■ How to complete this task: Where an entry contains an image, leave the image out; restate everything else exactly.
++++ Data for this exercise ++++
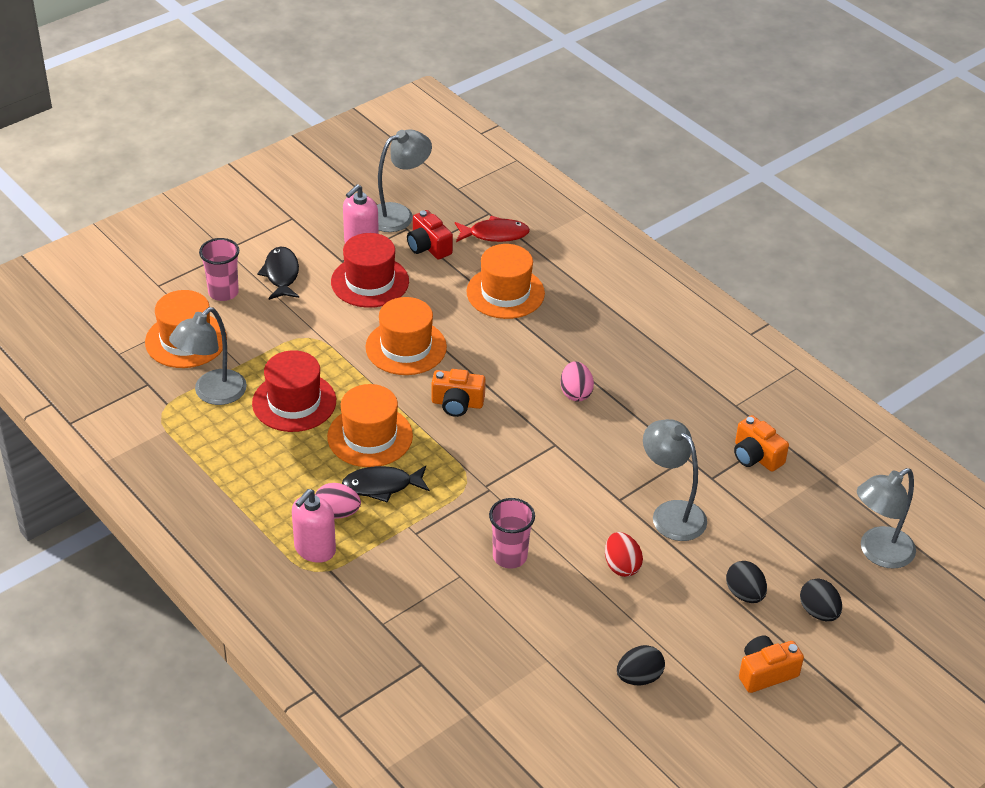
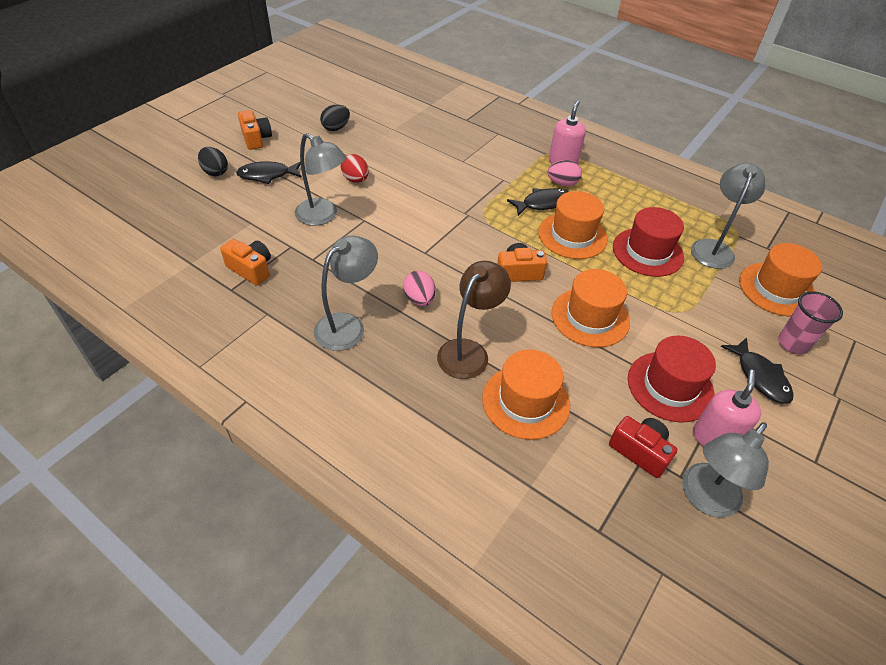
camera: 165 degrees right, 5 degrees up
red fish [455,216,530,242] -> none
pink cup [489,498,535,569] -> none
black egg [726,561,767,603] -> black fish [236,161,302,184]
orange camera [739,636,804,693] -> orange camera turned 75 degrees counterclockwise [238,110,272,150]
grey lamp [857,468,916,569] -> grey lamp moved to [314,236,378,351]
none -> brown lamp [437,261,511,379]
++++
■ Exercise response:
camera: 165 degrees right, 5 degrees up
red fish [455,216,530,242] -> none
pink cup [489,498,535,569] -> none
black egg [726,561,767,603] -> black fish [236,161,302,184]
orange camera [739,636,804,693] -> orange camera turned 75 degrees counterclockwise [238,110,272,150]
grey lamp [857,468,916,569] -> grey lamp moved to [314,236,378,351]
none -> brown lamp [437,261,511,379]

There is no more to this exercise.